▸ WORK TO COMPLETE
The response must consist of the lines below from the one with "tan cone I10 level 1 -> tan cone M8 level 2" through the one with "tan brick R3 level 1 -> tan brick P6 level 1", exactly as they appear and with both ends kept.

▸ AVAILABLE DATA

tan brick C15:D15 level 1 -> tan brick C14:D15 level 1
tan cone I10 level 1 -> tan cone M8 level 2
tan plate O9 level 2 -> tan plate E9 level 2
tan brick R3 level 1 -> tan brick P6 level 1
---
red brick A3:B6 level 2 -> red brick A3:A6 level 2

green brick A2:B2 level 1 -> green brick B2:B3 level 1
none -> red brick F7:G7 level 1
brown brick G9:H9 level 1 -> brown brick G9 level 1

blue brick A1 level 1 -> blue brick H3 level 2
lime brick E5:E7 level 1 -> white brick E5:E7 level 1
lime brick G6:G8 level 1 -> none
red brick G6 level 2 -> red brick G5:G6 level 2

▸ SOLUTION TO THIS PROBLEM
tan cone I10 level 1 -> tan cone M8 level 2
tan plate O9 level 2 -> tan plate E9 level 2
tan brick R3 level 1 -> tan brick P6 level 1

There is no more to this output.